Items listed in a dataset
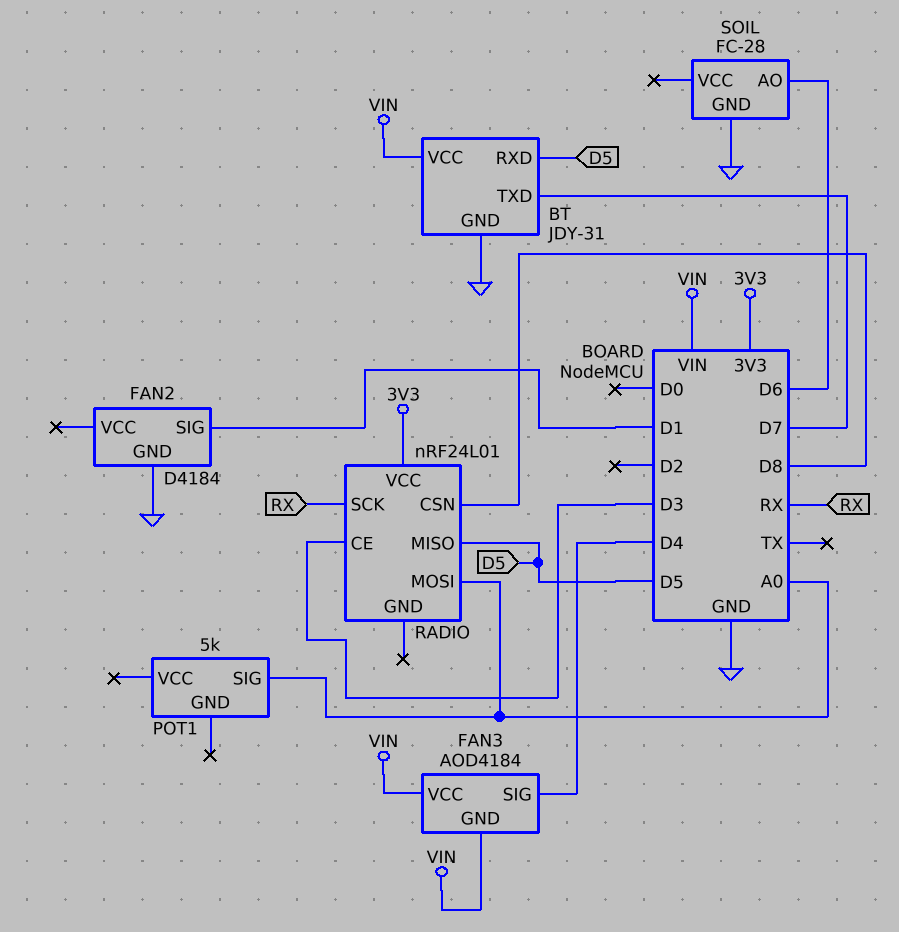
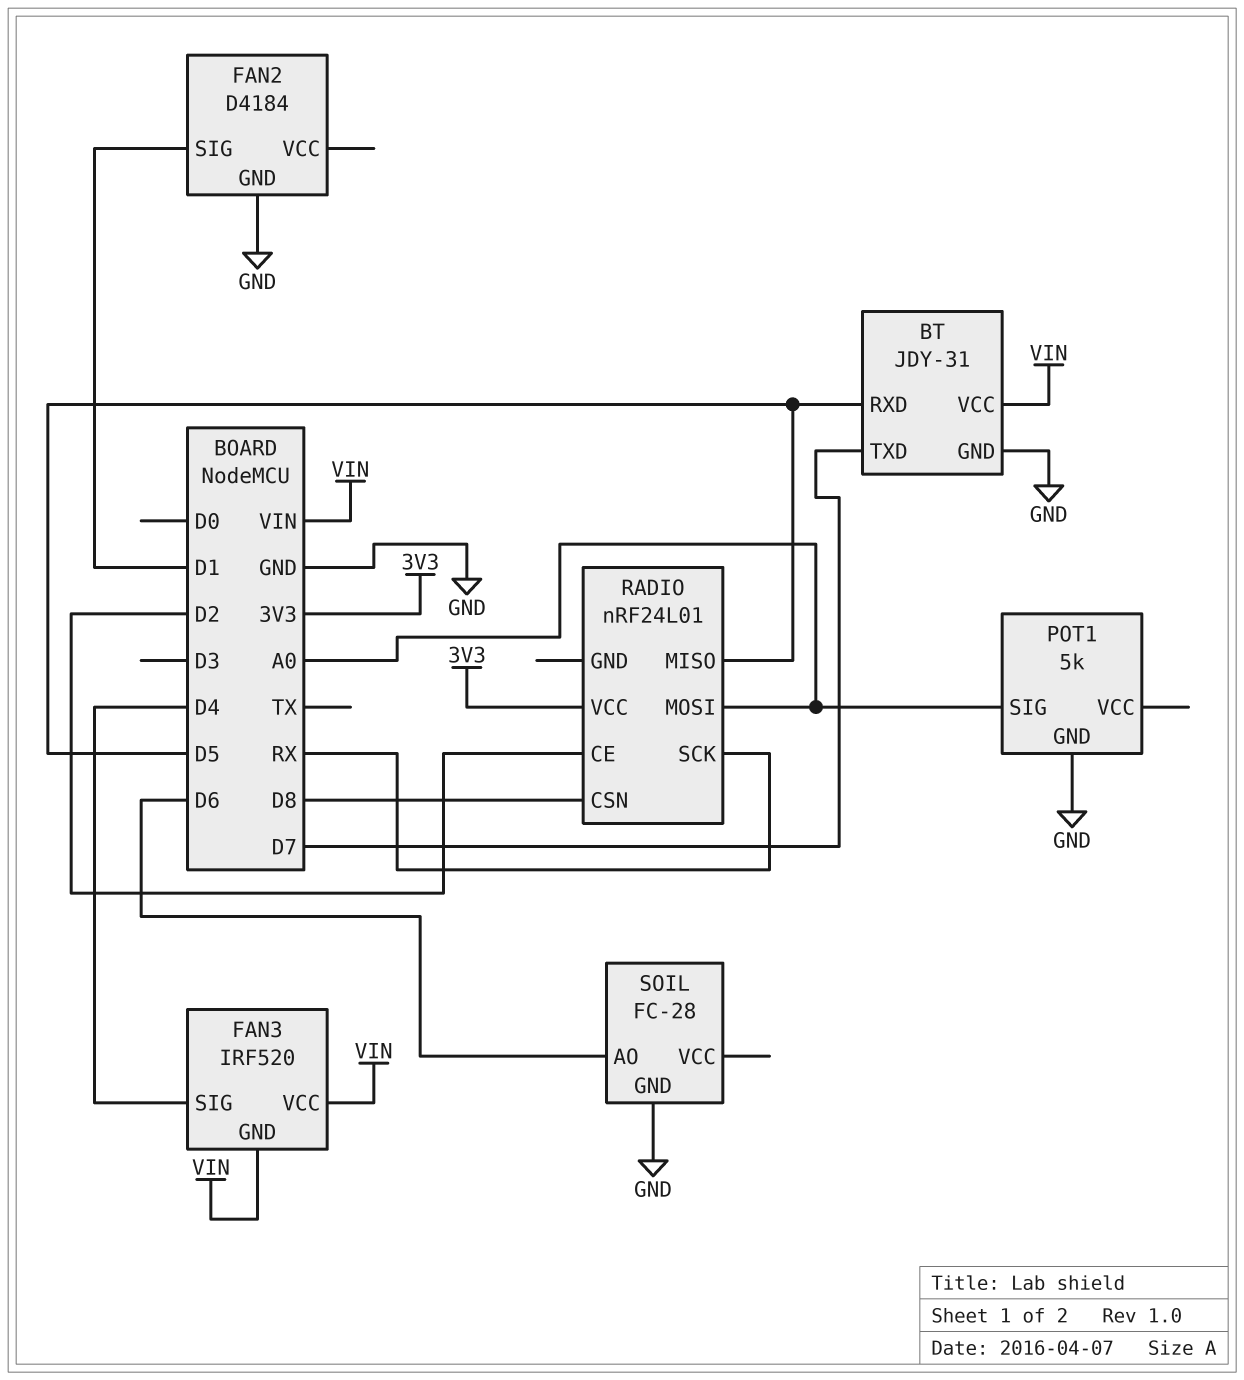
FAN3: AOD4184 -> IRF520
POT1 pin GND: none -> GND
RADIO pin CE: D3 -> D2

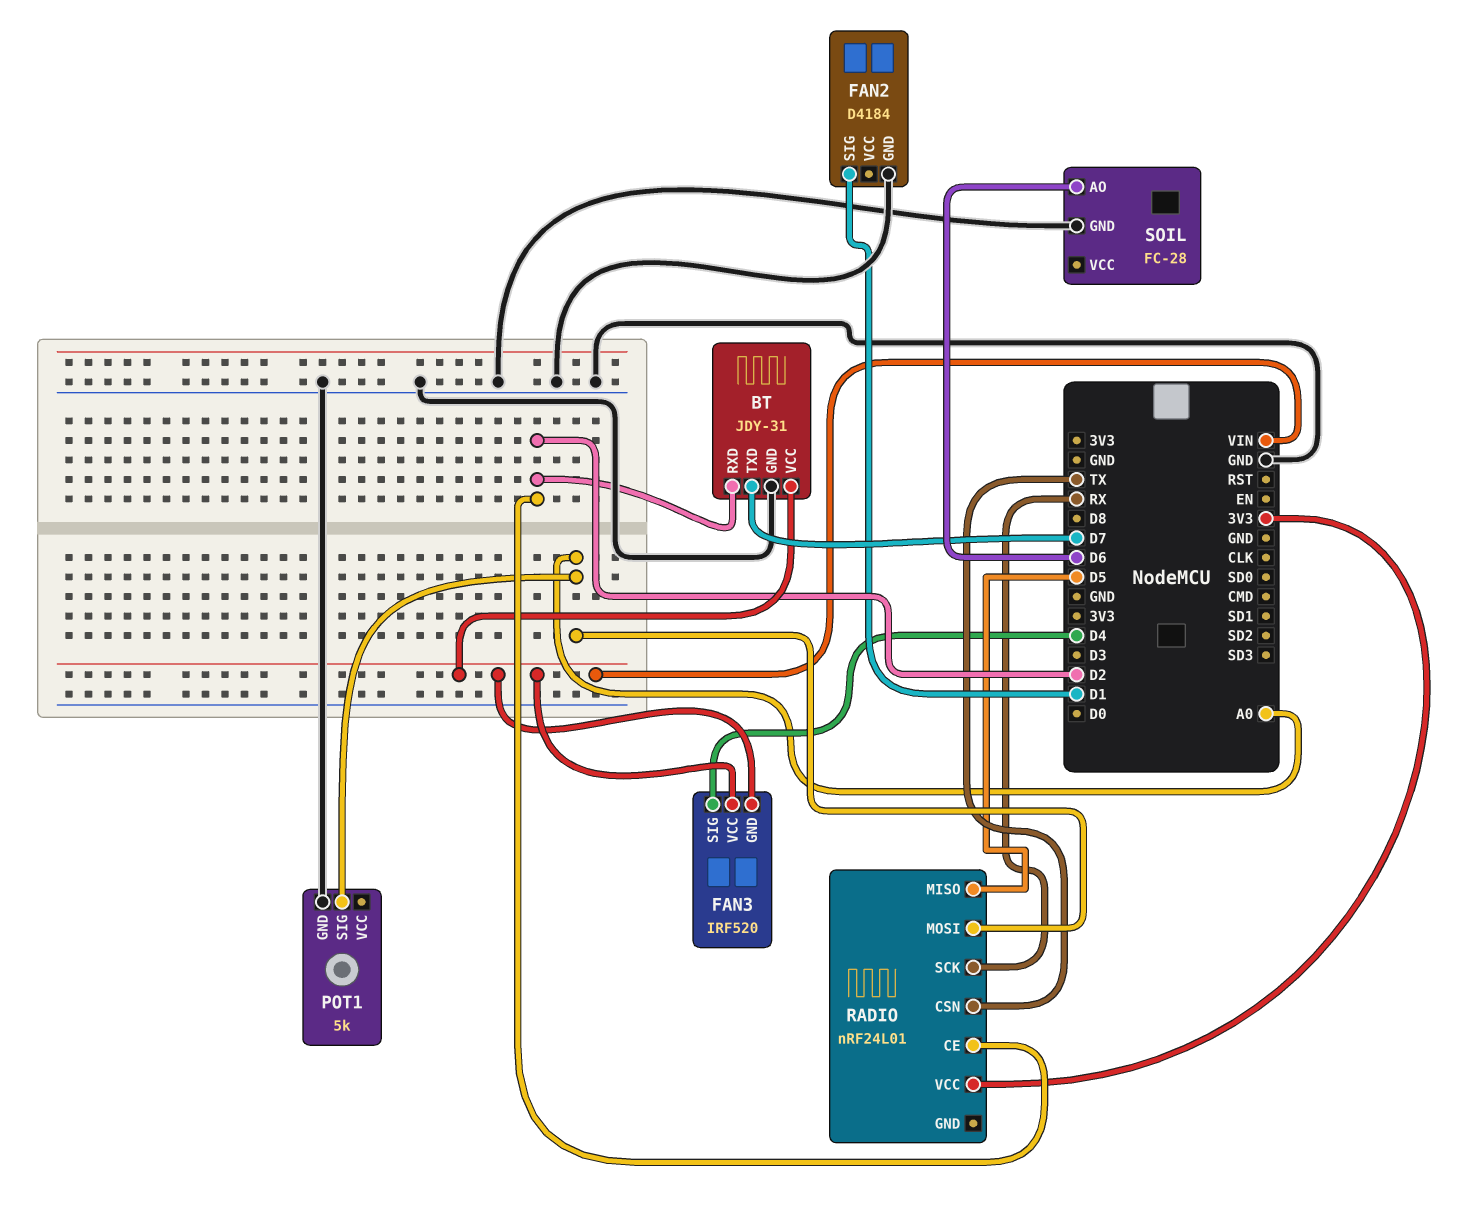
BT pin RXD: D5 -> D2
RADIO pin CSN: D8 -> TX

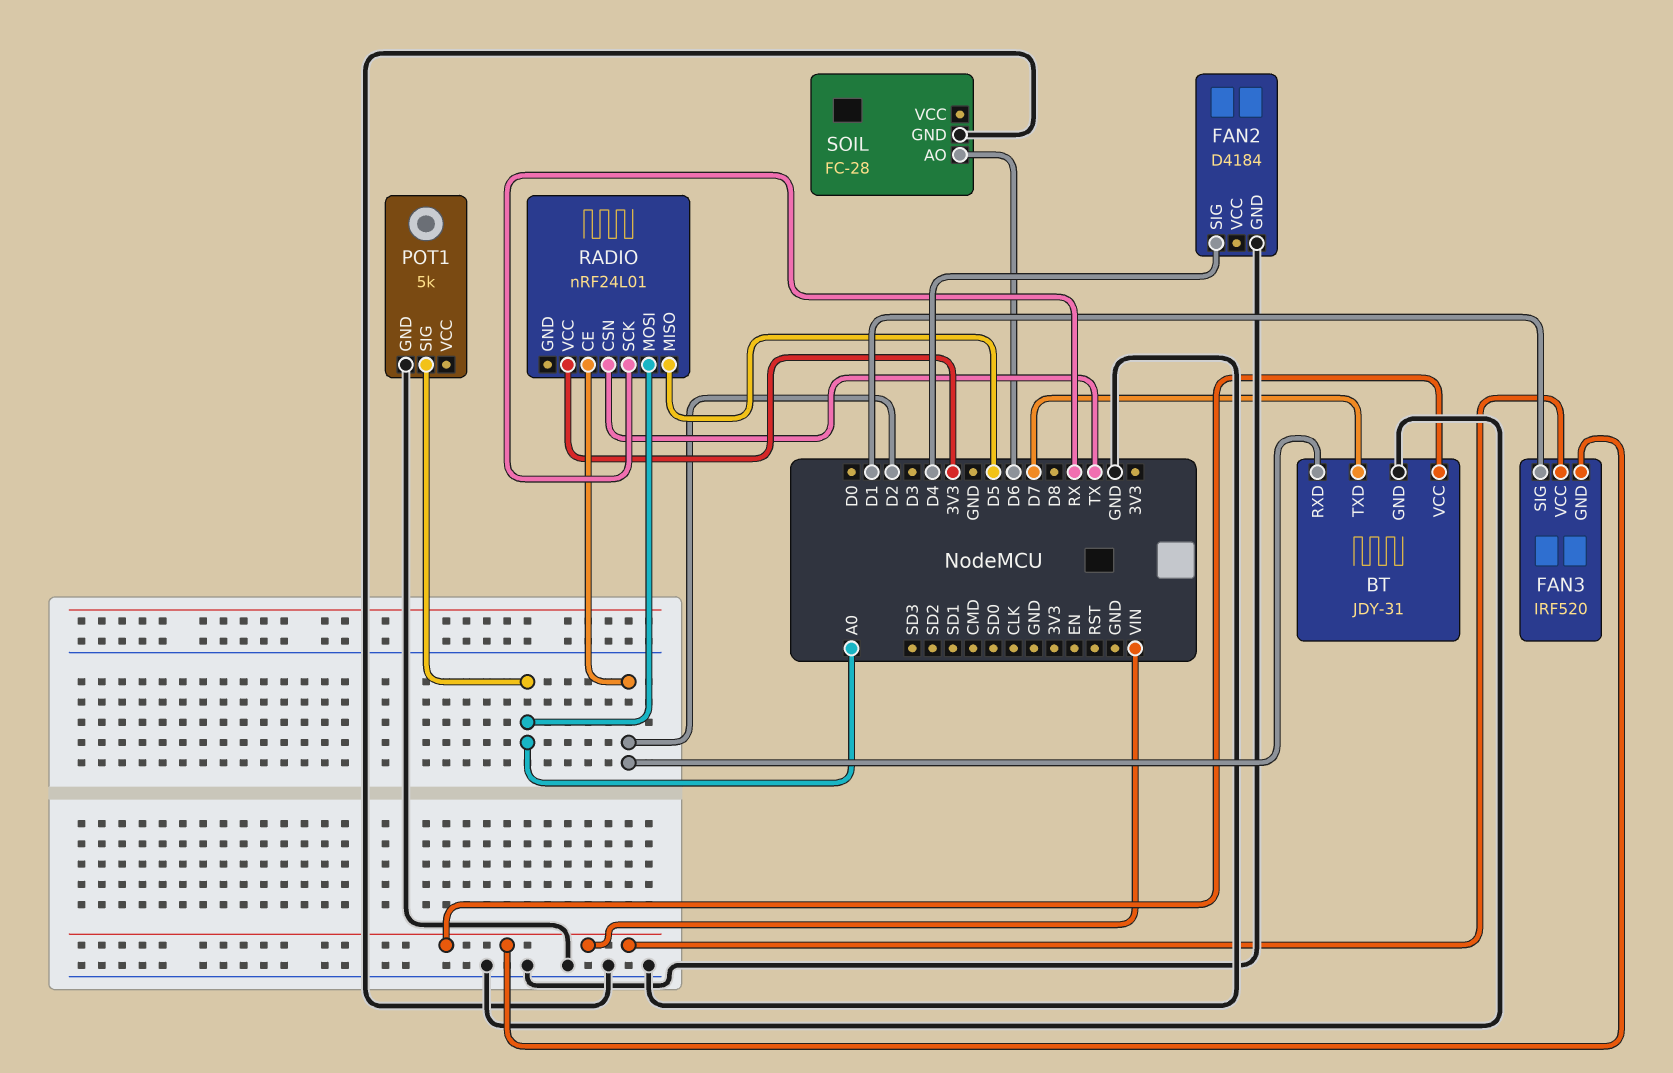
FAN2 pin SIG: D1 -> D4
FAN3 pin SIG: D4 -> D1

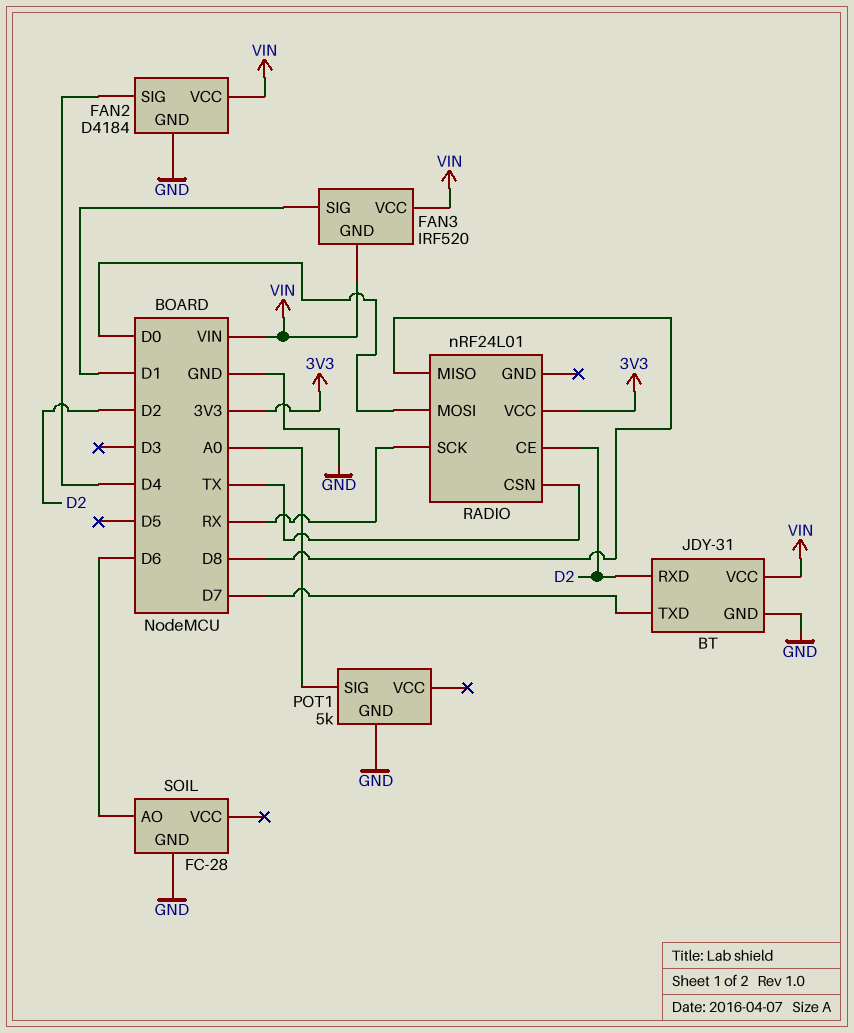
FAN2 pin VCC: none -> VIN
RADIO pin MISO: D5 -> D8
RADIO pin MOSI: A0 -> D0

* [Aim of the exercise]: All of the records need to be restated word for word, but not the pictures.

* [Reply to the task]:
FAN3: AOD4184 -> IRF520
POT1 pin GND: none -> GND
RADIO pin CE: D3 -> D2

BT pin RXD: D5 -> D2
RADIO pin CSN: D8 -> TX

FAN2 pin SIG: D1 -> D4
FAN3 pin SIG: D4 -> D1

FAN2 pin VCC: none -> VIN
RADIO pin MISO: D5 -> D8
RADIO pin MOSI: A0 -> D0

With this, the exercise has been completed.